_Recorded data_:
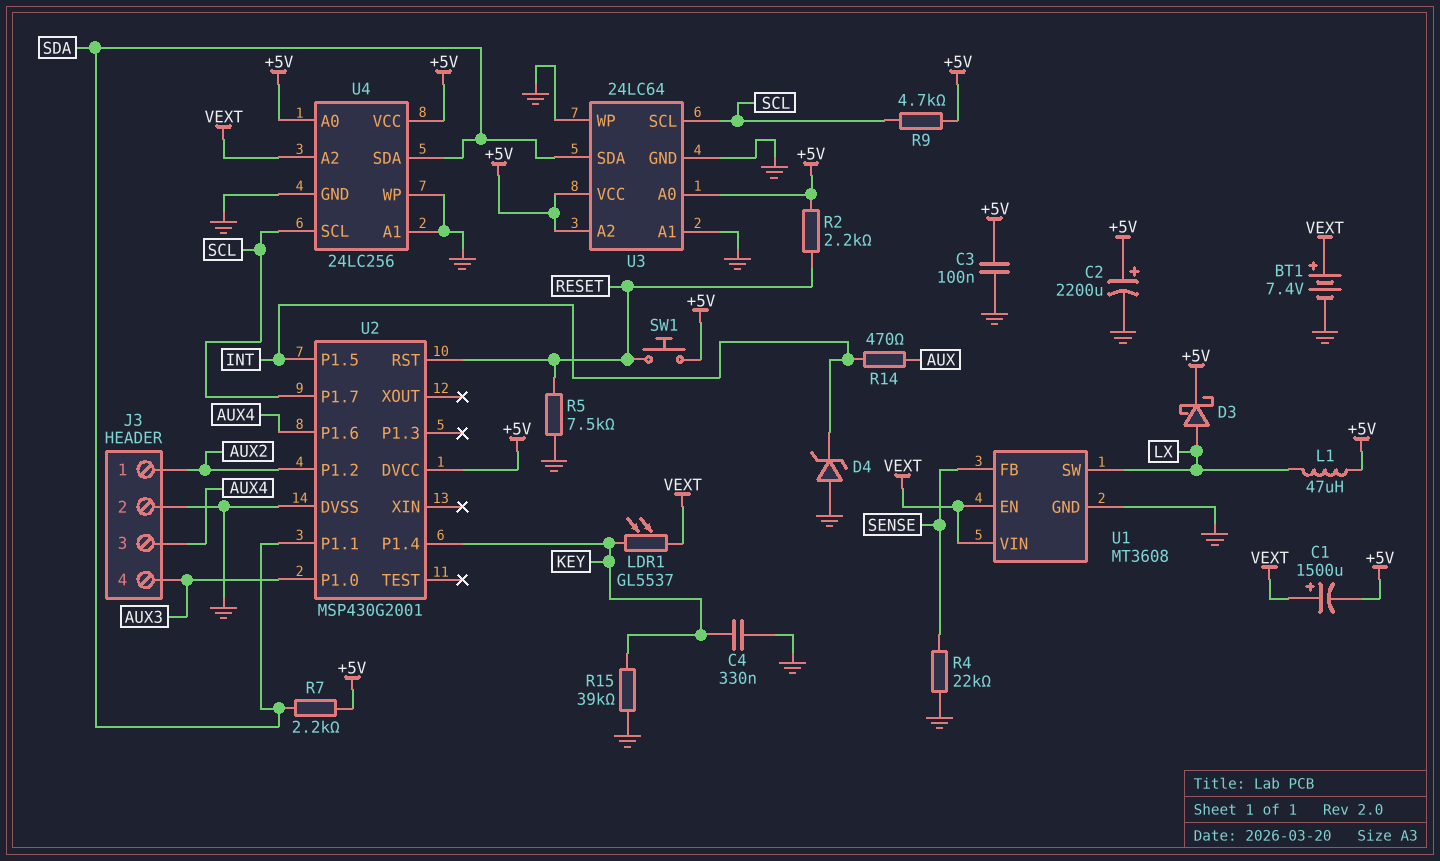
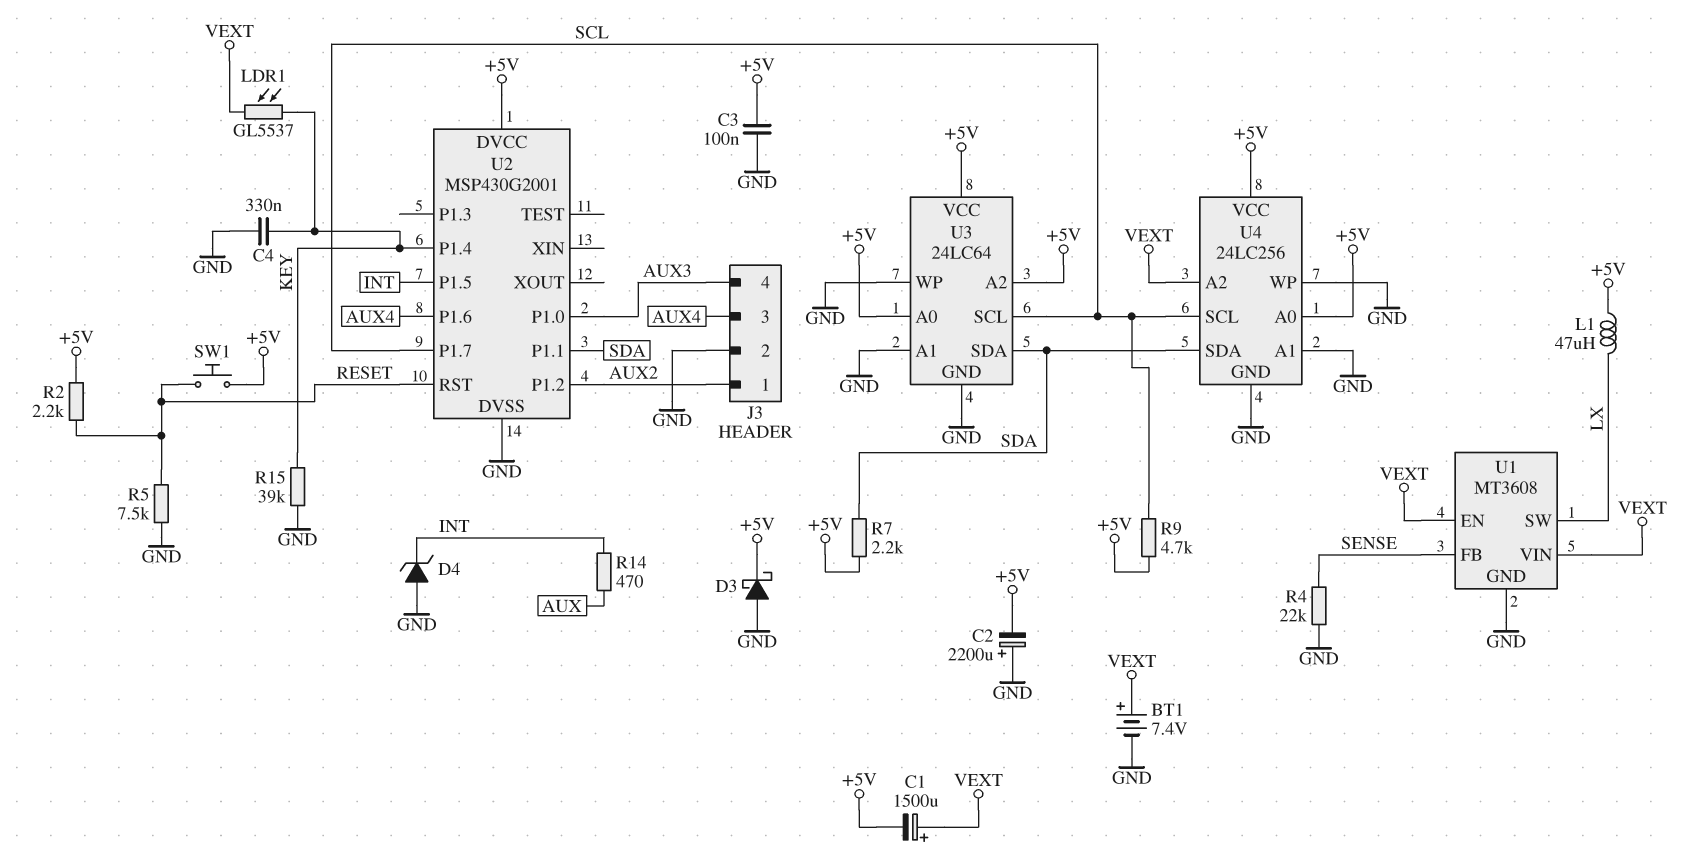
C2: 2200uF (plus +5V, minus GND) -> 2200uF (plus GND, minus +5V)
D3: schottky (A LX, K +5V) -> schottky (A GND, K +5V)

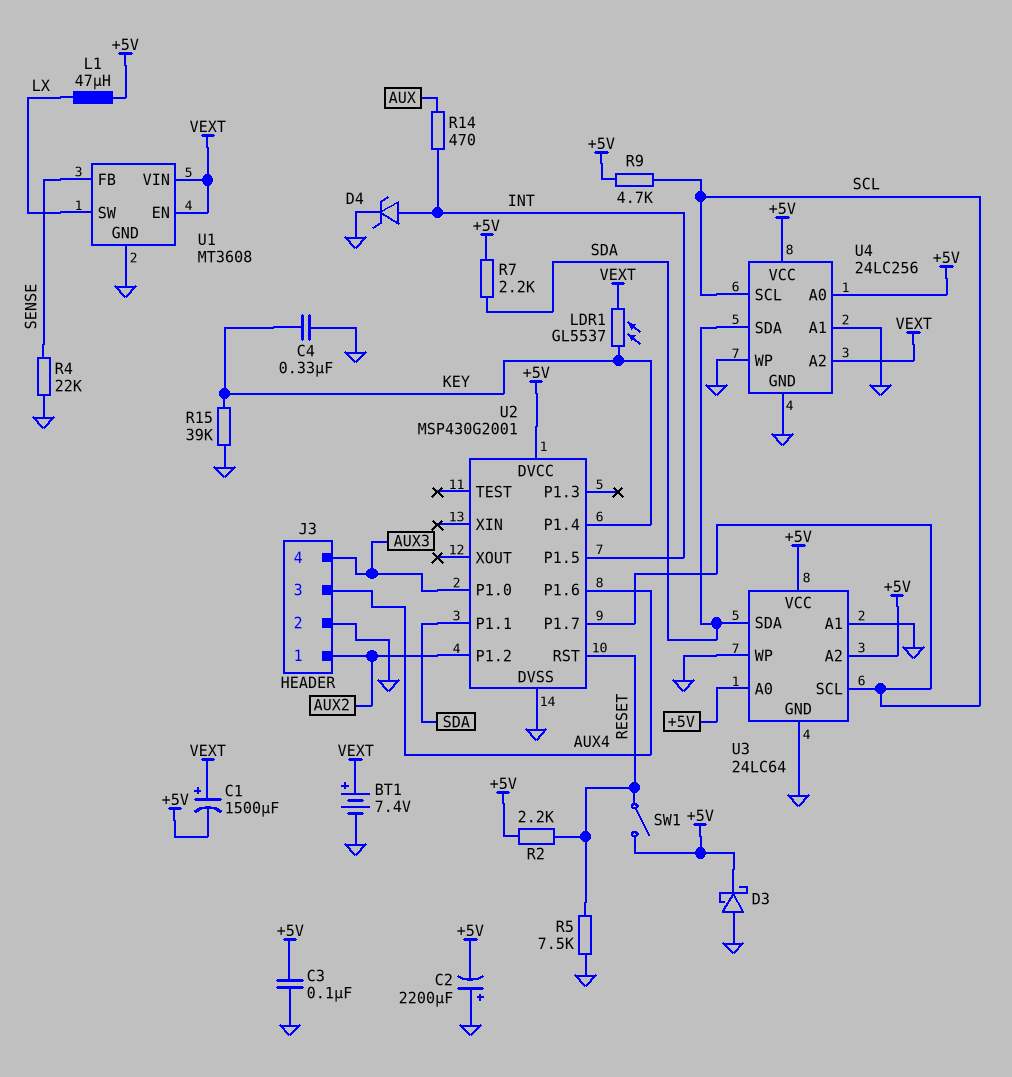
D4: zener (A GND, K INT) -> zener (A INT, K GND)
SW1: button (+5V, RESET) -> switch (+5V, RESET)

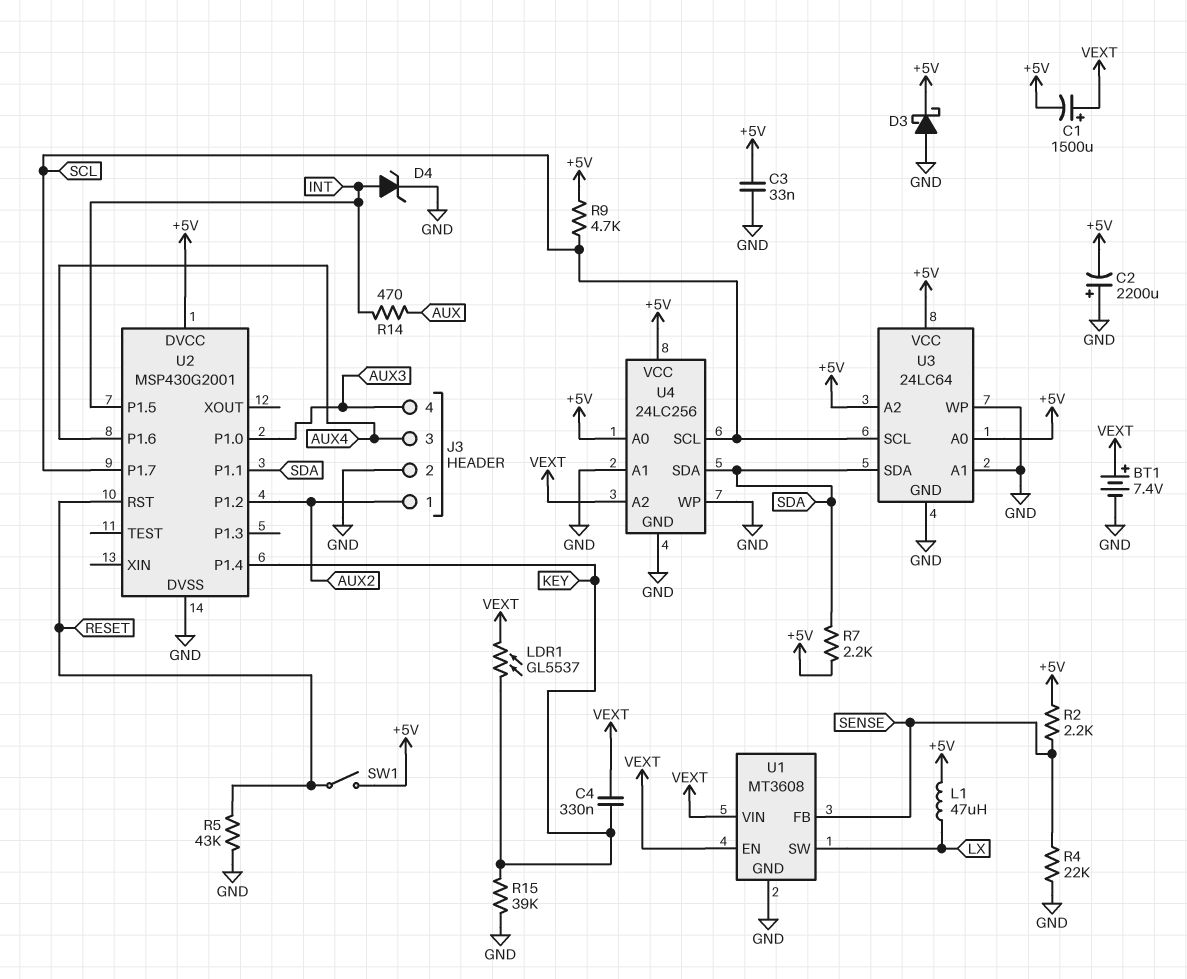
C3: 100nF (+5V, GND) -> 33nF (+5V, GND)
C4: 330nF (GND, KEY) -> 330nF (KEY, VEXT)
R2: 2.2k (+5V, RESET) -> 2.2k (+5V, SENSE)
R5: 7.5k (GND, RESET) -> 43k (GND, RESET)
---
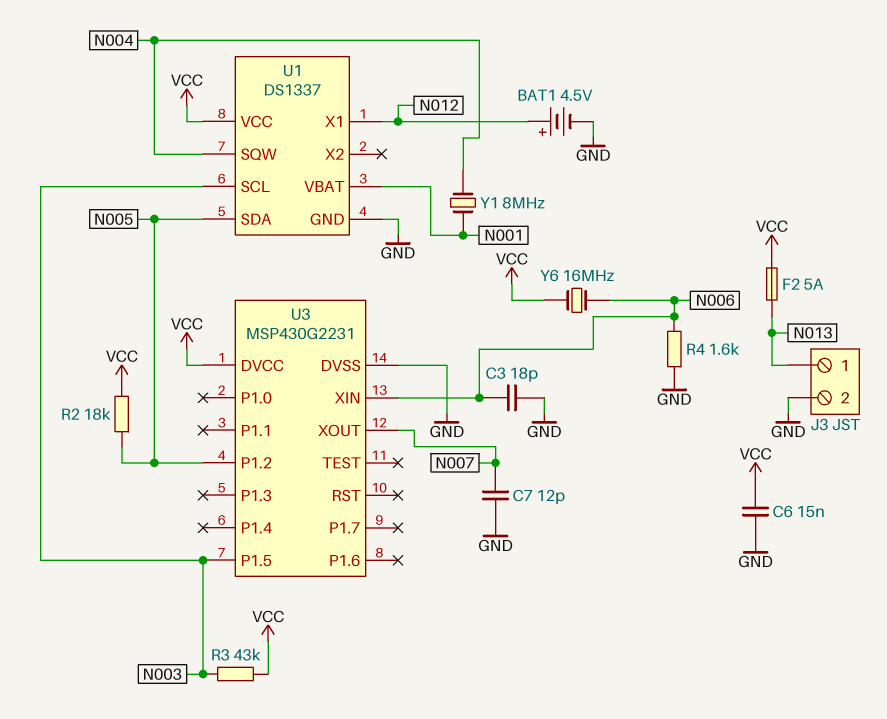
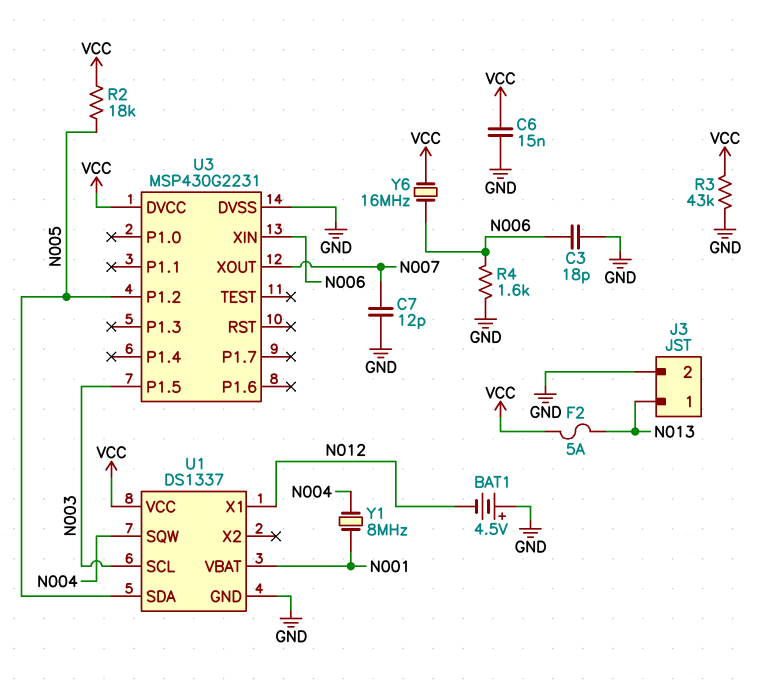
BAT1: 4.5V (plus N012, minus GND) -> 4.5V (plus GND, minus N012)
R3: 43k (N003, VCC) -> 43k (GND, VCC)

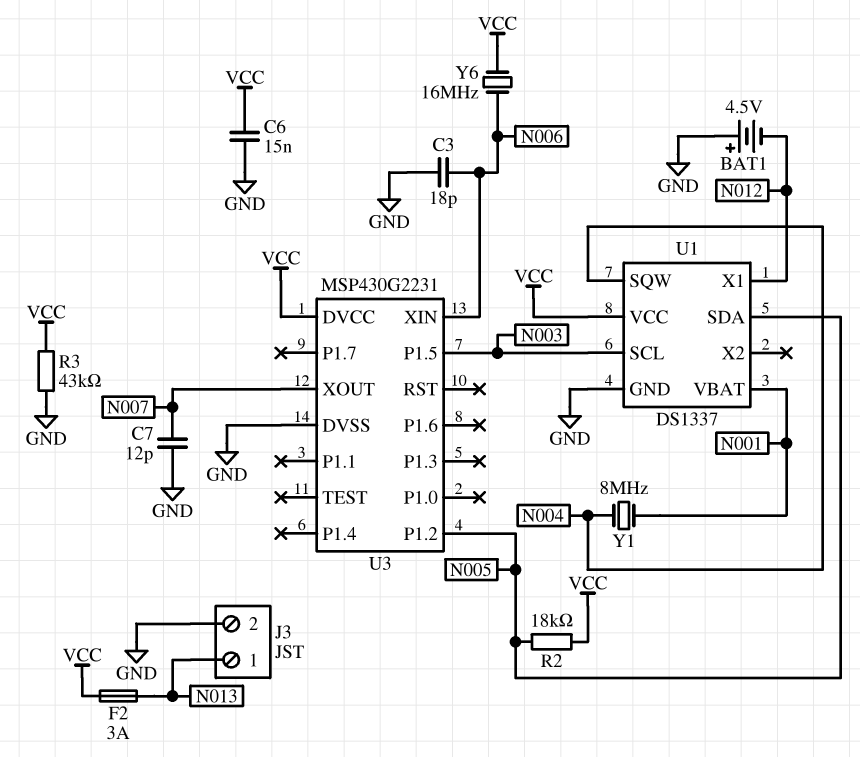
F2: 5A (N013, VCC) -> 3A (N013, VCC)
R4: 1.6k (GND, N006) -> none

_Assigned task_: Within these entries, output exactly the lines starting at the one with "D4: zener (A" and finishing at the one with "R5: 7.5k (GND, RESET) -> 43k (GND, RESET)". Leave pictures out of the output.

_Your solution_:
D4: zener (A GND, K INT) -> zener (A INT, K GND)
SW1: button (+5V, RESET) -> switch (+5V, RESET)

C3: 100nF (+5V, GND) -> 33nF (+5V, GND)
C4: 330nF (GND, KEY) -> 330nF (KEY, VEXT)
R2: 2.2k (+5V, RESET) -> 2.2k (+5V, SENSE)
R5: 7.5k (GND, RESET) -> 43k (GND, RESET)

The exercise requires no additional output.